### DIRECTIONS
Down to the last line, reproduce the records exactly.
*** MATERIAL PROVIDED Section Begins ***
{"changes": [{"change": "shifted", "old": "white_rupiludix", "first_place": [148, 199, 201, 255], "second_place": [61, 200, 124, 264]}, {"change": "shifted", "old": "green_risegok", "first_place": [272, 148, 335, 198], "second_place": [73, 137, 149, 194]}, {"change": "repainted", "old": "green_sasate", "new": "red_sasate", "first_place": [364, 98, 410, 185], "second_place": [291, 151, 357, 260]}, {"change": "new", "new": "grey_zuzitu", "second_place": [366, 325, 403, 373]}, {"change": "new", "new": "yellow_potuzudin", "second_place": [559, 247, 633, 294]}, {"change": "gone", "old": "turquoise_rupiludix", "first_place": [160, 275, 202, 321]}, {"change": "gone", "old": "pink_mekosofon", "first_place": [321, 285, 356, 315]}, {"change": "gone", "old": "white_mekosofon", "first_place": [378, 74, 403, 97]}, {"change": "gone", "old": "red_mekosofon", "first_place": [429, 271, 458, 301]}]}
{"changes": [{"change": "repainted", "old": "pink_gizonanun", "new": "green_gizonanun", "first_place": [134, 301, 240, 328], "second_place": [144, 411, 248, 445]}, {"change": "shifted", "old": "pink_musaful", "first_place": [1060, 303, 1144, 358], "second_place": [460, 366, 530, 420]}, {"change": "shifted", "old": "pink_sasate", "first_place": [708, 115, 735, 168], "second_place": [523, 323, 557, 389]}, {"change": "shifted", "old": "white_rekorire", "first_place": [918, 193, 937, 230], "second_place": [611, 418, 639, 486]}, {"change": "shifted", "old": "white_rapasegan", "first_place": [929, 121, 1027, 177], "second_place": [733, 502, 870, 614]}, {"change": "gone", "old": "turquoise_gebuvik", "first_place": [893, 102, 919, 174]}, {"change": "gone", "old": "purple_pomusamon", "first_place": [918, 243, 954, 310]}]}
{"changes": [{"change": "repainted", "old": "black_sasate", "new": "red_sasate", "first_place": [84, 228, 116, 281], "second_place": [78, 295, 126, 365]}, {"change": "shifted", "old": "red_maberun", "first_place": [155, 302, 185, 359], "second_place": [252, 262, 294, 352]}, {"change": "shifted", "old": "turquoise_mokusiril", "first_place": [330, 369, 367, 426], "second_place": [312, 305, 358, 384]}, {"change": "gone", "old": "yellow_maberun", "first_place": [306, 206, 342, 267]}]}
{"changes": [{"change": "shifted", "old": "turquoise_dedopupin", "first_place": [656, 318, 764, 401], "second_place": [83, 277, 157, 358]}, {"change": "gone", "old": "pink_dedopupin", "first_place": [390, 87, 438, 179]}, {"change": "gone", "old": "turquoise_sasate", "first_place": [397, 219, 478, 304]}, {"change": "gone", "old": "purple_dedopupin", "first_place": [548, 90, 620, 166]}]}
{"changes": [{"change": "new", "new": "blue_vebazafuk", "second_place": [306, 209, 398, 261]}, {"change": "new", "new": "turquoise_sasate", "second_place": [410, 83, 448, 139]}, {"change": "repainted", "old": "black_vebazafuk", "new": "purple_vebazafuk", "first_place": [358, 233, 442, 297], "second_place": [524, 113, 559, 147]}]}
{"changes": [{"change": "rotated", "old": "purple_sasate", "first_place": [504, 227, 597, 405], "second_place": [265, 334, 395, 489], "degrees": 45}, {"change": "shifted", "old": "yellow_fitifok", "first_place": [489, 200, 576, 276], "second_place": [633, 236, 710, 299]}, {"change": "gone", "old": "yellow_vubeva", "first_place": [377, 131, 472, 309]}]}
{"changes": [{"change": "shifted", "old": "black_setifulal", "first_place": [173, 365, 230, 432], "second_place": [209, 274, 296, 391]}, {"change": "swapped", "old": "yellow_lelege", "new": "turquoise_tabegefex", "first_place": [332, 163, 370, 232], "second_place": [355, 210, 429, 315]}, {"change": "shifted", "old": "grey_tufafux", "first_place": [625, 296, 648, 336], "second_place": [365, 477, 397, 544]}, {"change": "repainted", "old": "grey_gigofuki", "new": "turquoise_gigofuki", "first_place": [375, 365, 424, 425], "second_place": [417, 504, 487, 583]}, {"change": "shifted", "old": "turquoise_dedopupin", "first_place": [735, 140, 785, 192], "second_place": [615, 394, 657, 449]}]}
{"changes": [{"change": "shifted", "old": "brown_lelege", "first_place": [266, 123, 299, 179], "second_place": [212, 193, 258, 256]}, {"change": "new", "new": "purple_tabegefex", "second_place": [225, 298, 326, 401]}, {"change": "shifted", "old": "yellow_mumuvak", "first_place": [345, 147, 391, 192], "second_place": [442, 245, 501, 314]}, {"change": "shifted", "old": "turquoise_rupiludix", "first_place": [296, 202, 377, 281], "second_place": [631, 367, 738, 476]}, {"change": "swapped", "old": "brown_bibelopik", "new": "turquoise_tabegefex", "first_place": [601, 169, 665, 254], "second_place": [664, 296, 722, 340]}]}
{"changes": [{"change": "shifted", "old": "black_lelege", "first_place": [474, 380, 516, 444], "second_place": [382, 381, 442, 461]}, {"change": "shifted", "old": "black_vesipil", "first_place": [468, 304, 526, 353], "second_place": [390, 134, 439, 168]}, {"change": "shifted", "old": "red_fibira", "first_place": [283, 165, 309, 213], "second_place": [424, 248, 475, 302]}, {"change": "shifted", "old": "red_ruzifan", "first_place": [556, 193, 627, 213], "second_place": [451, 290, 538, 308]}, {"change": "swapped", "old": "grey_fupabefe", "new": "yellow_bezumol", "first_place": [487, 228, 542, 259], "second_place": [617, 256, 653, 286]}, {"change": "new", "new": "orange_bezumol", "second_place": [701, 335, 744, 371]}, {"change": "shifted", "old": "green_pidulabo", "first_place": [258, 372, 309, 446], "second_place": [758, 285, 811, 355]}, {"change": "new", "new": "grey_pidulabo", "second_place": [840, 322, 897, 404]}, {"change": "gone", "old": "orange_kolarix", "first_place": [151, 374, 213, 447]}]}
*** MATERIAL PROVIDED Section Ends ***
### ANSWER TO THIS TASK
{"changes": [{"change": "shifted", "old": "white_rupiludix", "first_place": [148, 199, 201, 255], "second_place": [61, 200, 124, 264]}, {"change": "shifted", "old": "green_risegok", "first_place": [272, 148, 335, 198], "second_place": [73, 137, 149, 194]}, {"change": "repainted", "old": "green_sasate", "new": "red_sasate", "first_place": [364, 98, 410, 185], "second_place": [291, 151, 357, 260]}, {"change": "new", "new": "grey_zuzitu", "second_place": [366, 325, 403, 373]}, {"change": "new", "new": "yellow_potuzudin", "second_place": [559, 247, 633, 294]}, {"change": "gone", "old": "turquoise_rupiludix", "first_place": [160, 275, 202, 321]}, {"change": "gone", "old": "pink_mekosofon", "first_place": [321, 285, 356, 315]}, {"change": "gone", "old": "white_mekosofon", "first_place": [378, 74, 403, 97]}, {"change": "gone", "old": "red_mekosofon", "first_place": [429, 271, 458, 301]}]}
{"changes": [{"change": "repainted", "old": "pink_gizonanun", "new": "green_gizonanun", "first_place": [134, 301, 240, 328], "second_place": [144, 411, 248, 445]}, {"change": "shifted", "old": "pink_musaful", "first_place": [1060, 303, 1144, 358], "second_place": [460, 366, 530, 420]}, {"change": "shifted", "old": "pink_sasate", "first_place": [708, 115, 735, 168], "second_place": [523, 323, 557, 389]}, {"change": "shifted", "old": "white_rekorire", "first_place": [918, 193, 937, 230], "second_place": [611, 418, 639, 486]}, {"change": "shifted", "old": "white_rapasegan", "first_place": [929, 121, 1027, 177], "second_place": [733, 502, 870, 614]}, {"change": "gone", "old": "turquoise_gebuvik", "first_place": [893, 102, 919, 174]}, {"change": "gone", "old": "purple_pomusamon", "first_place": [918, 243, 954, 310]}]}
{"changes": [{"change": "repainted", "old": "black_sasate", "new": "red_sasate", "first_place": [84, 228, 116, 281], "second_place": [78, 295, 126, 365]}, {"change": "shifted", "old": "red_maberun", "first_place": [155, 302, 185, 359], "second_place": [252, 262, 294, 352]}, {"change": "shifted", "old": "turquoise_mokusiril", "first_place": [330, 369, 367, 426], "second_place": [312, 305, 358, 384]}, {"change": "gone", "old": "yellow_maberun", "first_place": [306, 206, 342, 267]}]}
{"changes": [{"change": "shifted", "old": "turquoise_dedopupin", "first_place": [656, 318, 764, 401], "second_place": [83, 277, 157, 358]}, {"change": "gone", "old": "pink_dedopupin", "first_place": [390, 87, 438, 179]}, {"change": "gone", "old": "turquoise_sasate", "first_place": [397, 219, 478, 304]}, {"change": "gone", "old": "purple_dedopupin", "first_place": [548, 90, 620, 166]}]}
{"changes": [{"change": "new", "new": "blue_vebazafuk", "second_place": [306, 209, 398, 261]}, {"change": "new", "new": "turquoise_sasate", "second_place": [410, 83, 448, 139]}, {"change": "repainted", "old": "black_vebazafuk", "new": "purple_vebazafuk", "first_place": [358, 233, 442, 297], "second_place": [524, 113, 559, 147]}]}
{"changes": [{"change": "rotated", "old": "purple_sasate", "first_place": [504, 227, 597, 405], "second_place": [265, 334, 395, 489], "degrees": 45}, {"change": "shifted", "old": "yellow_fitifok", "first_place": [489, 200, 576, 276], "second_place": [633, 236, 710, 299]}, {"change": "gone", "old": "yellow_vubeva", "first_place": [377, 131, 472, 309]}]}
{"changes": [{"change": "shifted", "old": "black_setifulal", "first_place": [173, 365, 230, 432], "second_place": [209, 274, 296, 391]}, {"change": "swapped", "old": "yellow_lelege", "new": "turquoise_tabegefex", "first_place": [332, 163, 370, 232], "second_place": [355, 210, 429, 315]}, {"change": "shifted", "old": "grey_tufafux", "first_place": [625, 296, 648, 336], "second_place": [365, 477, 397, 544]}, {"change": "repainted", "old": "grey_gigofuki", "new": "turquoise_gigofuki", "first_place": [375, 365, 424, 425], "second_place": [417, 504, 487, 583]}, {"change": "shifted", "old": "turquoise_dedopupin", "first_place": [735, 140, 785, 192], "second_place": [615, 394, 657, 449]}]}
{"changes": [{"change": "shifted", "old": "brown_lelege", "first_place": [266, 123, 299, 179], "second_place": [212, 193, 258, 256]}, {"change": "new", "new": "purple_tabegefex", "second_place": [225, 298, 326, 401]}, {"change": "shifted", "old": "yellow_mumuvak", "first_place": [345, 147, 391, 192], "second_place": [442, 245, 501, 314]}, {"change": "shifted", "old": "turquoise_rupiludix", "first_place": [296, 202, 377, 281], "second_place": [631, 367, 738, 476]}, {"change": "swapped", "old": "brown_bibelopik", "new": "turquoise_tabegefex", "first_place": [601, 169, 665, 254], "second_place": [664, 296, 722, 340]}]}
{"changes": [{"change": "shifted", "old": "black_lelege", "first_place": [474, 380, 516, 444], "second_place": [382, 381, 442, 461]}, {"change": "shifted", "old": "black_vesipil", "first_place": [468, 304, 526, 353], "second_place": [390, 134, 439, 168]}, {"change": "shifted", "old": "red_fibira", "first_place": [283, 165, 309, 213], "second_place": [424, 248, 475, 302]}, {"change": "shifted", "old": "red_ruzifan", "first_place": [556, 193, 627, 213], "second_place": [451, 290, 538, 308]}, {"change": "swapped", "old": "grey_fupabefe", "new": "yellow_bezumol", "first_place": [487, 228, 542, 259], "second_place": [617, 256, 653, 286]}, {"change": "new", "new": "orange_bezumol", "second_place": [701, 335, 744, 371]}, {"change": "shifted", "old": "green_pidulabo", "first_place": [258, 372, 309, 446], "second_place": [758, 285, 811, 355]}, {"change": "new", "new": "grey_pidulabo", "second_place": [840, 322, 897, 404]}, {"change": "gone", "old": "orange_kolarix", "first_place": [151, 374, 213, 447]}]}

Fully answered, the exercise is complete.